» **ASSIGNED TASK**
Below are entries; copy exactly the lines from the one with "Someone took away the chapeau" through the one with "Someone took away the pyramide", both included, and leave out the rest.

» **EXTRACTED RECORDS**

++++++++++++++++++++

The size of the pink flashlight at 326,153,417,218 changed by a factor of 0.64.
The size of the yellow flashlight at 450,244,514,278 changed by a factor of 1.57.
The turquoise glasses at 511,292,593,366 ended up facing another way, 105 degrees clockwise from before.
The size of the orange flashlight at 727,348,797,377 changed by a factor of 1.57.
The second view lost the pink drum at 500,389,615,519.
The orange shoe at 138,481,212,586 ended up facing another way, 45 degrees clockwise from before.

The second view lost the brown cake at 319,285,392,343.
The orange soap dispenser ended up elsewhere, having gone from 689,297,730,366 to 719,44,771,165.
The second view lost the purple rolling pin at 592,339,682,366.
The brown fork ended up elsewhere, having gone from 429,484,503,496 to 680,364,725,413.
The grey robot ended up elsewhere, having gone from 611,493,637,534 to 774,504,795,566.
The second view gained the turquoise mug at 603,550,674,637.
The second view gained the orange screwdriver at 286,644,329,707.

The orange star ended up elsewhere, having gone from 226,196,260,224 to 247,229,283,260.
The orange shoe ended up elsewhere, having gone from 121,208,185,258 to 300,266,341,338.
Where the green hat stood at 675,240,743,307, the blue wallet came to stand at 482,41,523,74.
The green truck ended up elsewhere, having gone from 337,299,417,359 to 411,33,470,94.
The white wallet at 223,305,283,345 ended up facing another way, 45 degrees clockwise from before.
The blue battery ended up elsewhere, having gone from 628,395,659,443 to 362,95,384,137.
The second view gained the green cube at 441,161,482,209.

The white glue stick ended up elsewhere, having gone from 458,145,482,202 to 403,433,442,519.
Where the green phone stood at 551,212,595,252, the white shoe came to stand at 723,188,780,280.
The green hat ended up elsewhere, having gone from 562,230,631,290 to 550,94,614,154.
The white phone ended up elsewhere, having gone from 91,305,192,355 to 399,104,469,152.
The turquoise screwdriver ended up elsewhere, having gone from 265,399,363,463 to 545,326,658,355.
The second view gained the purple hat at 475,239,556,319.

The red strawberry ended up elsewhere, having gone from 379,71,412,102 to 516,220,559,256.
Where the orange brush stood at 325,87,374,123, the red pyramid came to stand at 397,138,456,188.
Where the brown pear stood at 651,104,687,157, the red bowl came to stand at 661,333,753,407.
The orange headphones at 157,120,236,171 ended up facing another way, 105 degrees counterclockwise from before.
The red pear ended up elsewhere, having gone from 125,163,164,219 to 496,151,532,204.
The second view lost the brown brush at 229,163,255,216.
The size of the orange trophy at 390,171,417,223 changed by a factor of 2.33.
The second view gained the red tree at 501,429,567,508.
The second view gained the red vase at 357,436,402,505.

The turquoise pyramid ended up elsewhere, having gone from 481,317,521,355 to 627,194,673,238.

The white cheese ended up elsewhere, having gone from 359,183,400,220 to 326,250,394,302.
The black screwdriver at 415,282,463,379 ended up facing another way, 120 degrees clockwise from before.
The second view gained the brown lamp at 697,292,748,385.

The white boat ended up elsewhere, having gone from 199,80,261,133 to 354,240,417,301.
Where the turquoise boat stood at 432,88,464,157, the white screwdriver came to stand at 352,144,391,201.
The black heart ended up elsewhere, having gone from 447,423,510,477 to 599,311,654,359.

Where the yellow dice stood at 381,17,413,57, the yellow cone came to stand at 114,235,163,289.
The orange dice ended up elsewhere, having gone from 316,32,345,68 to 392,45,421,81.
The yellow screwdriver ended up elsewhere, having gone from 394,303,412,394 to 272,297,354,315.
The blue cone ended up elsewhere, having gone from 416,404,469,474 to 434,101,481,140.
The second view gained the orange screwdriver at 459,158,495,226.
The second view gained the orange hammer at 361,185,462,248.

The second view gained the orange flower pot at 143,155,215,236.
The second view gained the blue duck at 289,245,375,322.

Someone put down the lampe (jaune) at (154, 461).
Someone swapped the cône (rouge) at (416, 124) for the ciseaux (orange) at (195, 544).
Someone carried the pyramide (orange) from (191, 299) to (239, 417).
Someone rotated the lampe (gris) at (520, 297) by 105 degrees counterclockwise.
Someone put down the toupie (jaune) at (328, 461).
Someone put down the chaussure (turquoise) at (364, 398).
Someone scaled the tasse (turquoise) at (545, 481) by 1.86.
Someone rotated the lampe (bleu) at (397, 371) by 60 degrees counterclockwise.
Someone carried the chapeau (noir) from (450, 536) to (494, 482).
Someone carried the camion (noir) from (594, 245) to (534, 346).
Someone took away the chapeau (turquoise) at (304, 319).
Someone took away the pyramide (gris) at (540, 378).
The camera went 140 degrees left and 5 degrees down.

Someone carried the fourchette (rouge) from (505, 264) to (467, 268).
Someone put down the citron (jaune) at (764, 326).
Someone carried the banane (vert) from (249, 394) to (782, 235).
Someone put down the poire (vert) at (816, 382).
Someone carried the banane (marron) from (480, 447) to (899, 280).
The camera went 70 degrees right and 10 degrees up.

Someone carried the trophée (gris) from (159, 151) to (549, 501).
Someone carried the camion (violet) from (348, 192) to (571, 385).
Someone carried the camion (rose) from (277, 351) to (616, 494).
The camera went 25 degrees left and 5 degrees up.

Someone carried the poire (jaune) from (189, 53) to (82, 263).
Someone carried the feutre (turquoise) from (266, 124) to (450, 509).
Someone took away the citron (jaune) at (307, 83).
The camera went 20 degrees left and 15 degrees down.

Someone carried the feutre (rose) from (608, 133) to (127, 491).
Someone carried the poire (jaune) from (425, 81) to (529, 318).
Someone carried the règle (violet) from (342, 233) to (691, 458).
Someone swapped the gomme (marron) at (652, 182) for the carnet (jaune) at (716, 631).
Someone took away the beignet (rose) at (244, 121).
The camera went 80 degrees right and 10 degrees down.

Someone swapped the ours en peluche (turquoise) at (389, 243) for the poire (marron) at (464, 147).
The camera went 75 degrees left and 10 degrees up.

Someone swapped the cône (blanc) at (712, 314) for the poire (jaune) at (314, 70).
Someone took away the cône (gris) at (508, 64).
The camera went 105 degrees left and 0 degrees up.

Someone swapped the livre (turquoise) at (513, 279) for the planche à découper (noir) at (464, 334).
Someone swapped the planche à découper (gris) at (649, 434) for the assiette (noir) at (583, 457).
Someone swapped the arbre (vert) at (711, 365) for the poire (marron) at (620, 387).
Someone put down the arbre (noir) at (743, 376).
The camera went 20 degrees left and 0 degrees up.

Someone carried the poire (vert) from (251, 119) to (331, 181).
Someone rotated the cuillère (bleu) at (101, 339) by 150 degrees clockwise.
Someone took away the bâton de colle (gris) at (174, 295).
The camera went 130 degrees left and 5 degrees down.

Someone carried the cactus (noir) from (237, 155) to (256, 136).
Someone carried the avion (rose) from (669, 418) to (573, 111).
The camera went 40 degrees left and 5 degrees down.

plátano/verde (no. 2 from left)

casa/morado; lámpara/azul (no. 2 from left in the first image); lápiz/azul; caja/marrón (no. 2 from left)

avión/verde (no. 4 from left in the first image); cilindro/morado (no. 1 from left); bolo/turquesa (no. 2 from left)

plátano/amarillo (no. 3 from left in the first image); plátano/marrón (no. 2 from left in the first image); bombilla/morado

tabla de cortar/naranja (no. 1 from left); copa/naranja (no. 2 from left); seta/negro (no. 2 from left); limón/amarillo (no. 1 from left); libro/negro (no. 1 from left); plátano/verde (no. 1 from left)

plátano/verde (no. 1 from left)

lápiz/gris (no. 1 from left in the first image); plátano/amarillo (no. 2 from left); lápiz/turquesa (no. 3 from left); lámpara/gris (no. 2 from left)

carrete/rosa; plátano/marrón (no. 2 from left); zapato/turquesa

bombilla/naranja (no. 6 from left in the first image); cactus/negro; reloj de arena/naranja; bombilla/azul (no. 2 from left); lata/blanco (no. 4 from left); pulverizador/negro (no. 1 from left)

++++++++++++++++++++

» **ANSWER SPACE**
Someone took away the chapeau (turquoise) at (304, 319).
Someone took away the pyramide (gris) at (540, 378).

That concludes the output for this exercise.